Spatial reasoning data:
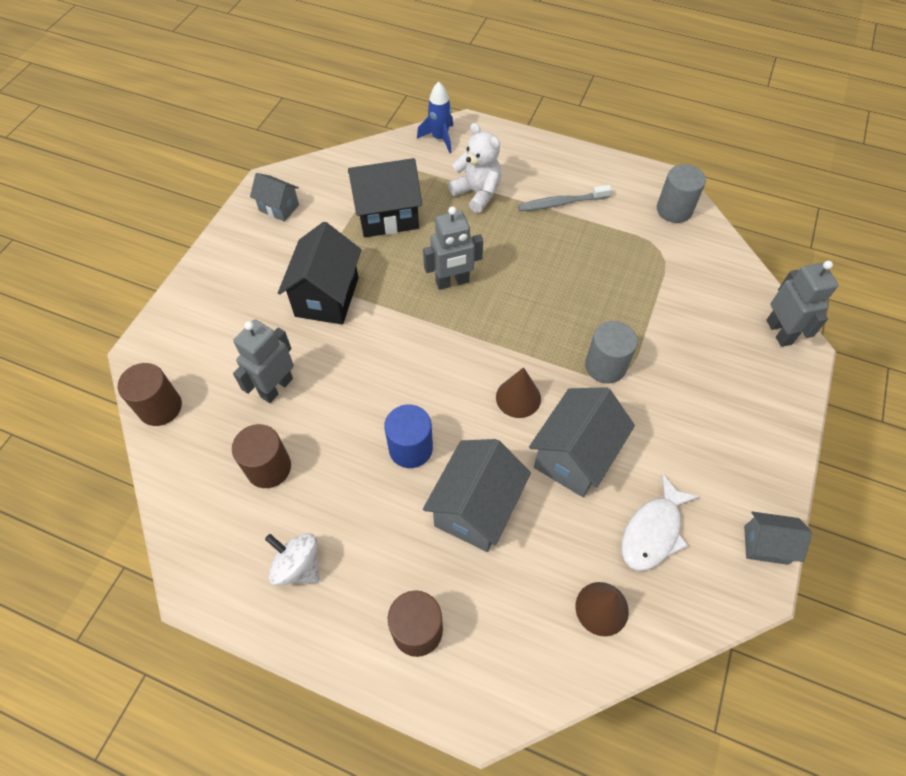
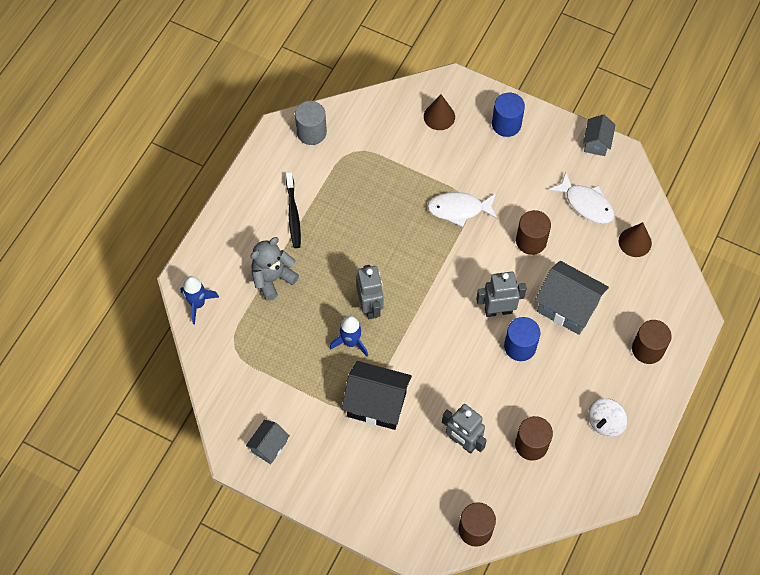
camera: 85 degrees left, 5 degrees up
(387, 216) = (291, 353): black house -> none
(405, 267) = (351, 342): none -> blue rocket
(477, 193) = (273, 278): white teddy bear -> grey teddy bear
(518, 398) = (482, 271): brown cone -> brown cone (439, 116)
(561, 203) = (293, 214): grey toothbrush -> black toothbrush
(574, 456) = (531, 241): grey house -> brown cylinder
(605, 366) = (459, 209): grey cylinder -> white fish
(756, 417) = (506, 124): none -> blue cylinder
(779, 332) = (438, 92): grey robot -> grey robot (498, 310)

WORK TO BE COMPLETED:
Output only the lines from the one that contains "(756, 417) = (506, 124): none" through the final line of the records, exactly as given.

YOUR SOLUTION:
(756, 417) = (506, 124): none -> blue cylinder
(779, 332) = (438, 92): grey robot -> grey robot (498, 310)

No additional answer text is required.